──────── EXERCISE DATA
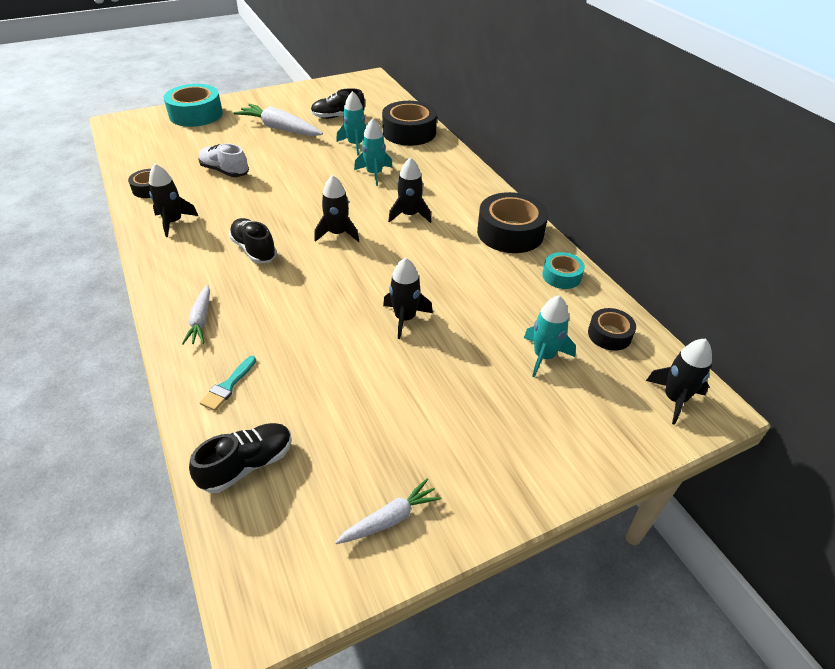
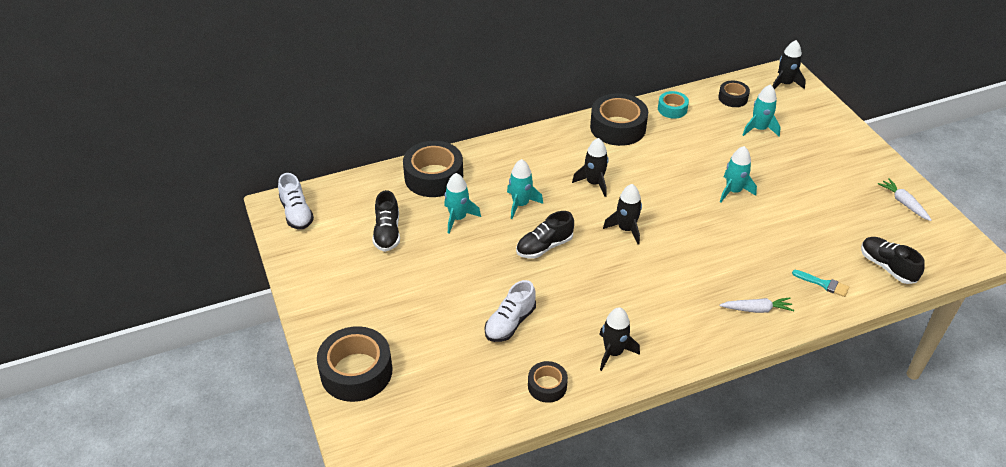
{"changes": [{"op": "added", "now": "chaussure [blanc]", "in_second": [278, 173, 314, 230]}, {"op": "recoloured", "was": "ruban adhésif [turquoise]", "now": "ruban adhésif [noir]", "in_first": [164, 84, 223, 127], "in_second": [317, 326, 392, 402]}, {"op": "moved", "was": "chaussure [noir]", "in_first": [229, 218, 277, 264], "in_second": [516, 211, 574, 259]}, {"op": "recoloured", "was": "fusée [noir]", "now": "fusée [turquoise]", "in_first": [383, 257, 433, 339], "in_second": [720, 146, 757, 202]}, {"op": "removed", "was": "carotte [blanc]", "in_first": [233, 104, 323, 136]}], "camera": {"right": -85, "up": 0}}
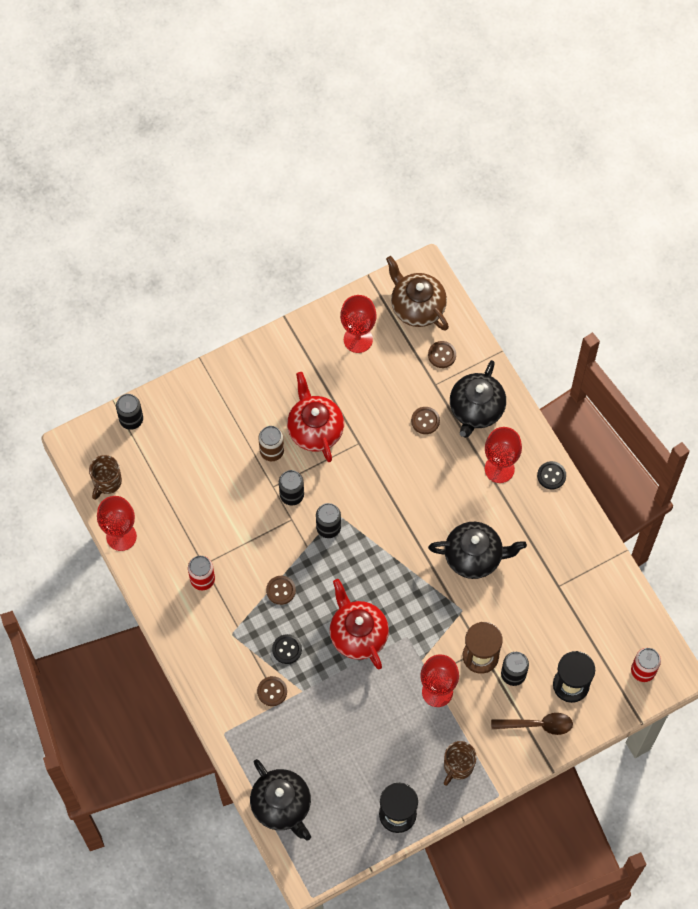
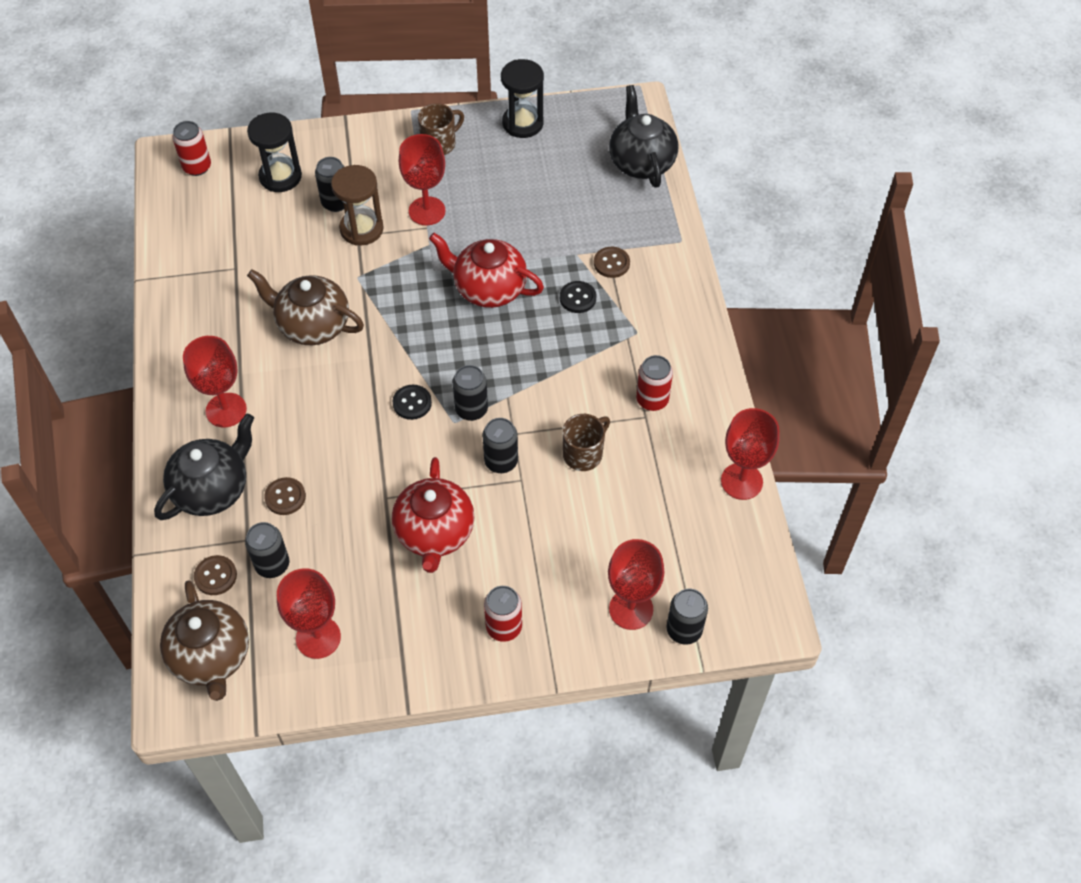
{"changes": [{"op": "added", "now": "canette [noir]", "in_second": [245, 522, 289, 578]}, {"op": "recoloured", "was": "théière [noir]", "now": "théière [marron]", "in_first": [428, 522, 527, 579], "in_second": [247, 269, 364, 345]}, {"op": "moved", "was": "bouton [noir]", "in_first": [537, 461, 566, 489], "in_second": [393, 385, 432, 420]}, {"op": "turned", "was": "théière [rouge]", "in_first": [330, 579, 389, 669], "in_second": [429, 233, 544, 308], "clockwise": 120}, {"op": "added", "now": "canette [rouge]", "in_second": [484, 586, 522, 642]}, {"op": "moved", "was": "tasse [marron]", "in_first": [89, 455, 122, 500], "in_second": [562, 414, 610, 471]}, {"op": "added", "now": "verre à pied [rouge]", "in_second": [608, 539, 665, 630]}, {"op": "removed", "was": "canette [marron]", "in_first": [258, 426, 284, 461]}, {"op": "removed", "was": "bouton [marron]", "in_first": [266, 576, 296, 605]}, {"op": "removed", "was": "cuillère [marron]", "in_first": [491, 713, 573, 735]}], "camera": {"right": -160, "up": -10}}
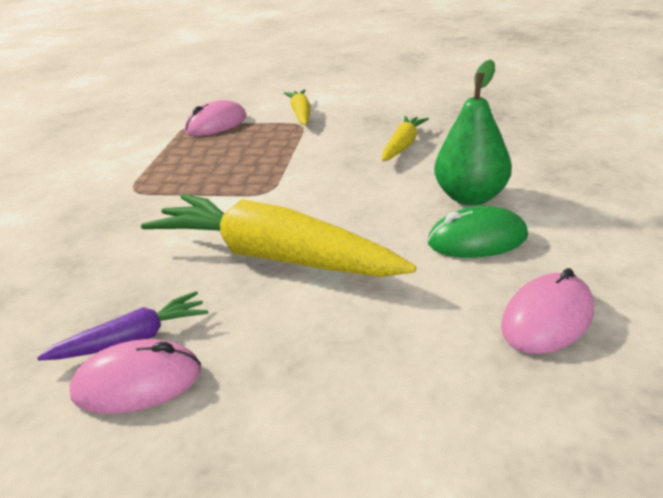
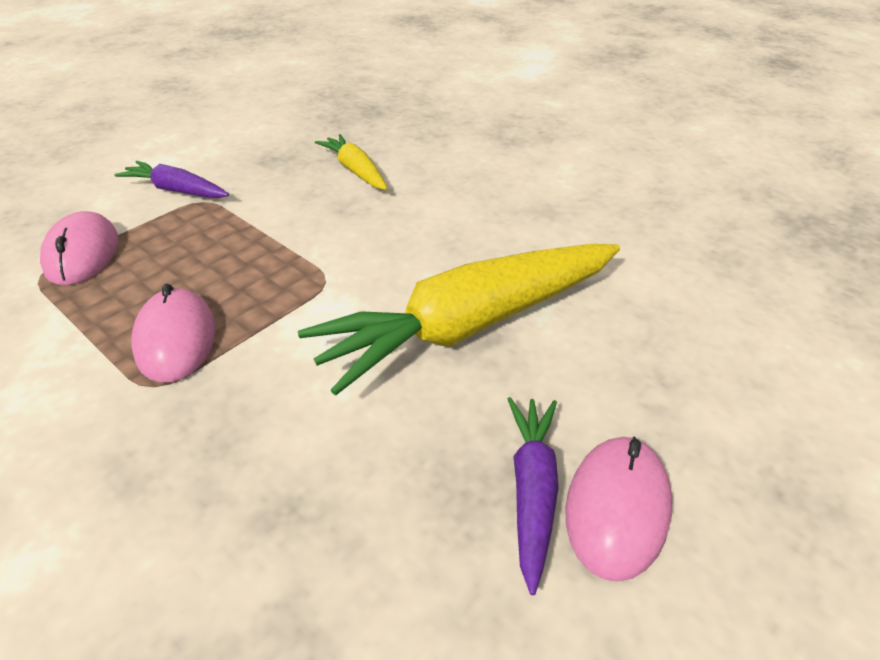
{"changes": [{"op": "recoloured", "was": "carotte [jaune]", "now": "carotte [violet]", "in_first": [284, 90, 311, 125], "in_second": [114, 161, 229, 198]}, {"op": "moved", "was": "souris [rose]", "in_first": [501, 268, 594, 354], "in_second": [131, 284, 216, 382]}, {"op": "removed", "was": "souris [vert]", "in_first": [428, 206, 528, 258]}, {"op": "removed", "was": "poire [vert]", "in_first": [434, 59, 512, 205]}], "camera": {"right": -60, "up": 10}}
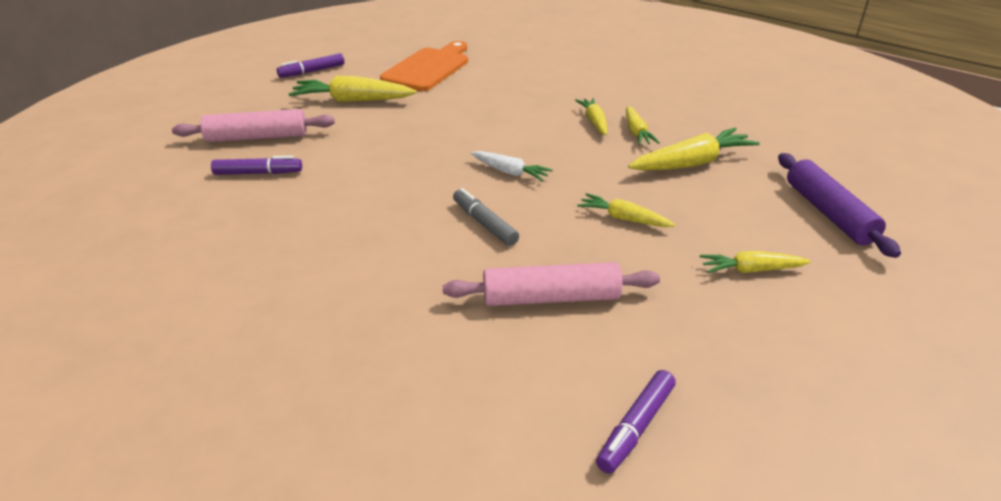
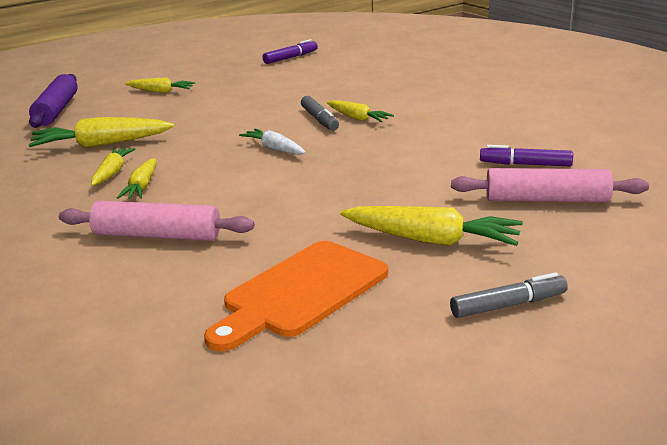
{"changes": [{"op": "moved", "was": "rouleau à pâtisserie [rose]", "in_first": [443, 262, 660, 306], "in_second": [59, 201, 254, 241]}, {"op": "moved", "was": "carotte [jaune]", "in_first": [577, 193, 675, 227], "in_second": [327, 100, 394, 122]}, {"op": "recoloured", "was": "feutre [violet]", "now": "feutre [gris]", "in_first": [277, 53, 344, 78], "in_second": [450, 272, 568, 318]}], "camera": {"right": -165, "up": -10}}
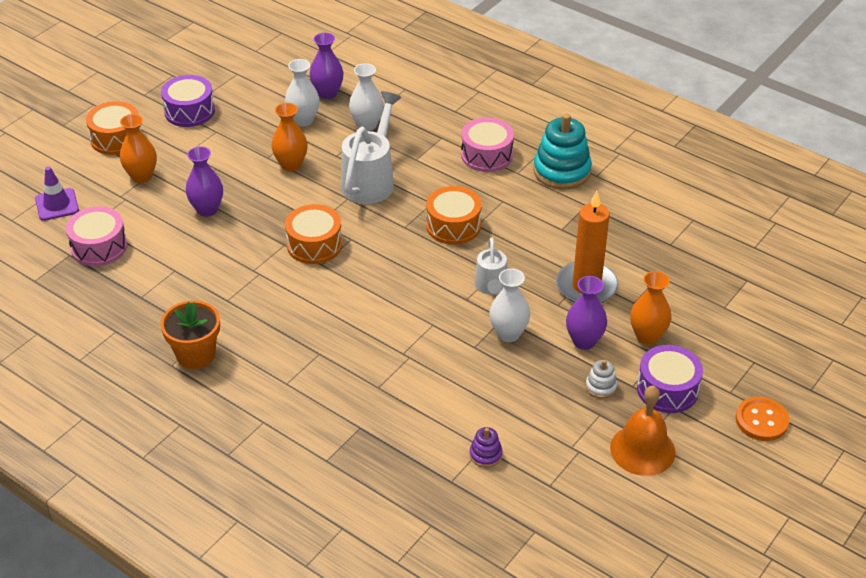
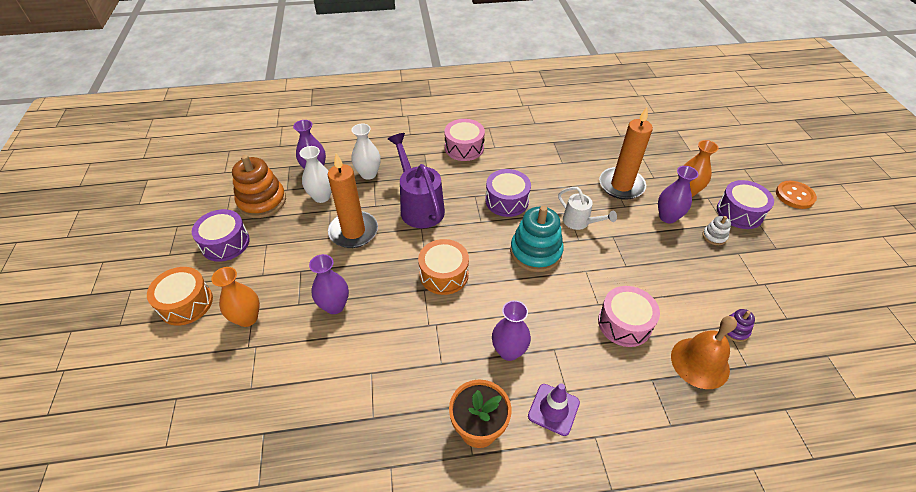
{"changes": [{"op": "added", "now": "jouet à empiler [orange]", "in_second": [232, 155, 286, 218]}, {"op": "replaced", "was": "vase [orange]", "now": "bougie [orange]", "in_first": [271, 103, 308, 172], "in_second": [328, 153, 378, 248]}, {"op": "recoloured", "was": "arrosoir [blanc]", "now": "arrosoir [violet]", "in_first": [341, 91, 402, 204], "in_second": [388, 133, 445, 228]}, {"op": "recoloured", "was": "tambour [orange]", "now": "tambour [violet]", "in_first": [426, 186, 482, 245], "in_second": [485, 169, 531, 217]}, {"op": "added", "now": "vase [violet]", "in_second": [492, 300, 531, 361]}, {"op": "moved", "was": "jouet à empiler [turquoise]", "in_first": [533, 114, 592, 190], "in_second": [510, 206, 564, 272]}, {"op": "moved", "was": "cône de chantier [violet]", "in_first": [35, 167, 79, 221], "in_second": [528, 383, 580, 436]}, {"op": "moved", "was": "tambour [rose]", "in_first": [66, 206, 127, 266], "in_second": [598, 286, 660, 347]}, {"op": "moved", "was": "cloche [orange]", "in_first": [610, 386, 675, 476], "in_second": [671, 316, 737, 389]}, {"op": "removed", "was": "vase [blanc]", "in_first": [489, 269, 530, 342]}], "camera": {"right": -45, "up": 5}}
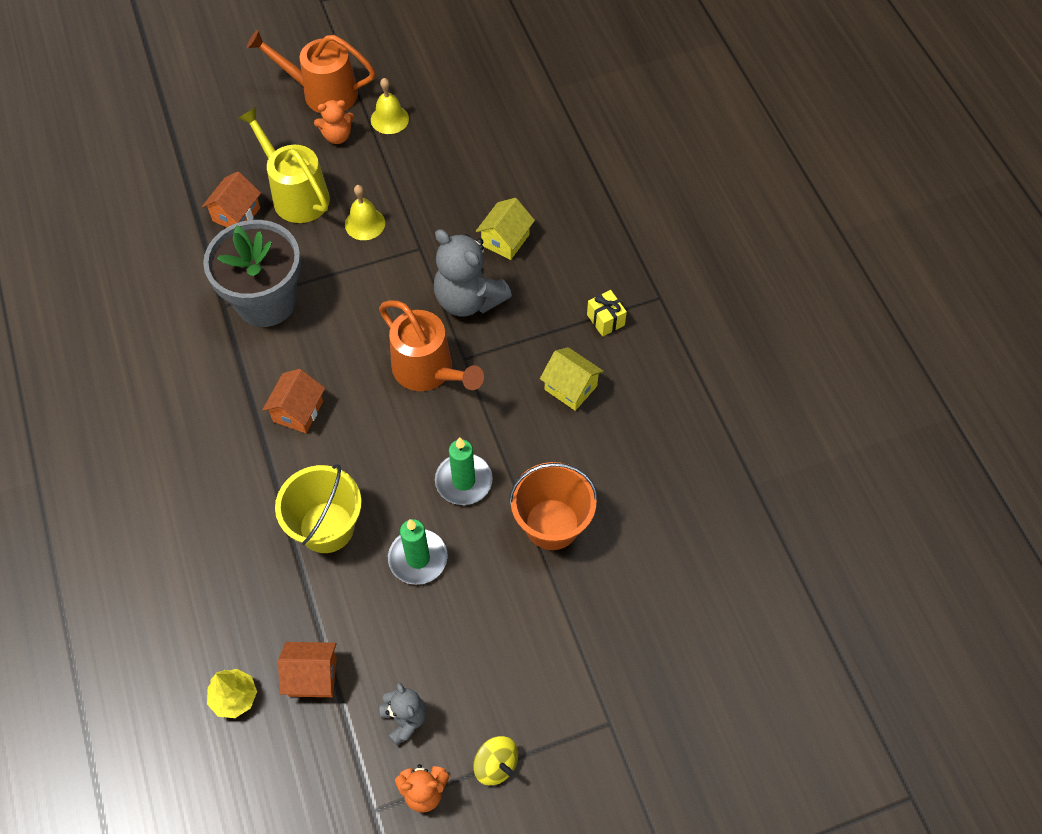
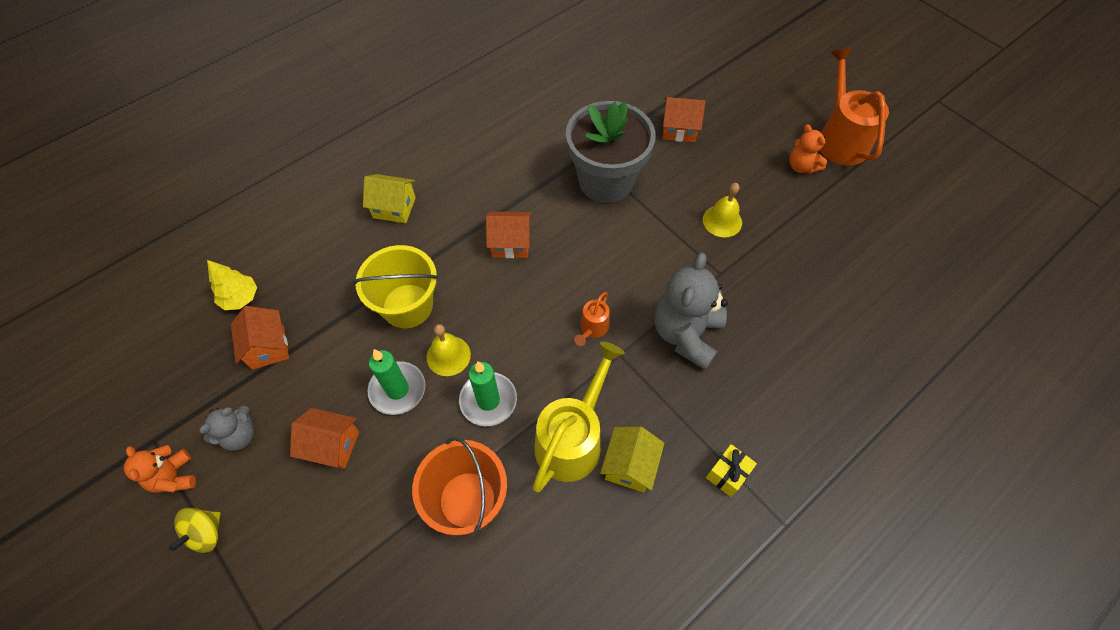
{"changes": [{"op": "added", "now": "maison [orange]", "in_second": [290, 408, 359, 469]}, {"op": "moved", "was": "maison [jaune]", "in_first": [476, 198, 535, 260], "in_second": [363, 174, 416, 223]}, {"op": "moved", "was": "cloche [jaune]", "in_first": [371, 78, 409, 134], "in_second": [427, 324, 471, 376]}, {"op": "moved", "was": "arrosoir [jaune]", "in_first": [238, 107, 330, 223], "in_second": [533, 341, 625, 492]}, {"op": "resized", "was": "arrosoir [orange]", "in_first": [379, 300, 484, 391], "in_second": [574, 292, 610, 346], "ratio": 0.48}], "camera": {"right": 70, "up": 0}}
────────────────
• **WHAT YOU NEED TO DO**
Your answer must be an exact repeat of the records above, with no pictures in it.

• **TASK OUTPUT**
{"changes": [{"op": "added", "now": "chaussure [blanc]", "in_second": [278, 173, 314, 230]}, {"op": "recoloured", "was": "ruban adhésif [turquoise]", "now": "ruban adhésif [noir]", "in_first": [164, 84, 223, 127], "in_second": [317, 326, 392, 402]}, {"op": "moved", "was": "chaussure [noir]", "in_first": [229, 218, 277, 264], "in_second": [516, 211, 574, 259]}, {"op": "recoloured", "was": "fusée [noir]", "now": "fusée [turquoise]", "in_first": [383, 257, 433, 339], "in_second": [720, 146, 757, 202]}, {"op": "removed", "was": "carotte [blanc]", "in_first": [233, 104, 323, 136]}], "camera": {"right": -85, "up": 0}}
{"changes": [{"op": "added", "now": "canette [noir]", "in_second": [245, 522, 289, 578]}, {"op": "recoloured", "was": "théière [noir]", "now": "théière [marron]", "in_first": [428, 522, 527, 579], "in_second": [247, 269, 364, 345]}, {"op": "moved", "was": "bouton [noir]", "in_first": [537, 461, 566, 489], "in_second": [393, 385, 432, 420]}, {"op": "turned", "was": "théière [rouge]", "in_first": [330, 579, 389, 669], "in_second": [429, 233, 544, 308], "clockwise": 120}, {"op": "added", "now": "canette [rouge]", "in_second": [484, 586, 522, 642]}, {"op": "moved", "was": "tasse [marron]", "in_first": [89, 455, 122, 500], "in_second": [562, 414, 610, 471]}, {"op": "added", "now": "verre à pied [rouge]", "in_second": [608, 539, 665, 630]}, {"op": "removed", "was": "canette [marron]", "in_first": [258, 426, 284, 461]}, {"op": "removed", "was": "bouton [marron]", "in_first": [266, 576, 296, 605]}, {"op": "removed", "was": "cuillère [marron]", "in_first": [491, 713, 573, 735]}], "camera": {"right": -160, "up": -10}}
{"changes": [{"op": "recoloured", "was": "carotte [jaune]", "now": "carotte [violet]", "in_first": [284, 90, 311, 125], "in_second": [114, 161, 229, 198]}, {"op": "moved", "was": "souris [rose]", "in_first": [501, 268, 594, 354], "in_second": [131, 284, 216, 382]}, {"op": "removed", "was": "souris [vert]", "in_first": [428, 206, 528, 258]}, {"op": "removed", "was": "poire [vert]", "in_first": [434, 59, 512, 205]}], "camera": {"right": -60, "up": 10}}
{"changes": [{"op": "moved", "was": "rouleau à pâtisserie [rose]", "in_first": [443, 262, 660, 306], "in_second": [59, 201, 254, 241]}, {"op": "moved", "was": "carotte [jaune]", "in_first": [577, 193, 675, 227], "in_second": [327, 100, 394, 122]}, {"op": "recoloured", "was": "feutre [violet]", "now": "feutre [gris]", "in_first": [277, 53, 344, 78], "in_second": [450, 272, 568, 318]}], "camera": {"right": -165, "up": -10}}
{"changes": [{"op": "added", "now": "jouet à empiler [orange]", "in_second": [232, 155, 286, 218]}, {"op": "replaced", "was": "vase [orange]", "now": "bougie [orange]", "in_first": [271, 103, 308, 172], "in_second": [328, 153, 378, 248]}, {"op": "recoloured", "was": "arrosoir [blanc]", "now": "arrosoir [violet]", "in_first": [341, 91, 402, 204], "in_second": [388, 133, 445, 228]}, {"op": "recoloured", "was": "tambour [orange]", "now": "tambour [violet]", "in_first": [426, 186, 482, 245], "in_second": [485, 169, 531, 217]}, {"op": "added", "now": "vase [violet]", "in_second": [492, 300, 531, 361]}, {"op": "moved", "was": "jouet à empiler [turquoise]", "in_first": [533, 114, 592, 190], "in_second": [510, 206, 564, 272]}, {"op": "moved", "was": "cône de chantier [violet]", "in_first": [35, 167, 79, 221], "in_second": [528, 383, 580, 436]}, {"op": "moved", "was": "tambour [rose]", "in_first": [66, 206, 127, 266], "in_second": [598, 286, 660, 347]}, {"op": "moved", "was": "cloche [orange]", "in_first": [610, 386, 675, 476], "in_second": [671, 316, 737, 389]}, {"op": "removed", "was": "vase [blanc]", "in_first": [489, 269, 530, 342]}], "camera": {"right": -45, "up": 5}}
{"changes": [{"op": "added", "now": "maison [orange]", "in_second": [290, 408, 359, 469]}, {"op": "moved", "was": "maison [jaune]", "in_first": [476, 198, 535, 260], "in_second": [363, 174, 416, 223]}, {"op": "moved", "was": "cloche [jaune]", "in_first": [371, 78, 409, 134], "in_second": [427, 324, 471, 376]}, {"op": "moved", "was": "arrosoir [jaune]", "in_first": [238, 107, 330, 223], "in_second": [533, 341, 625, 492]}, {"op": "resized", "was": "arrosoir [orange]", "in_first": [379, 300, 484, 391], "in_second": [574, 292, 610, 346], "ratio": 0.48}], "camera": {"right": 70, "up": 0}}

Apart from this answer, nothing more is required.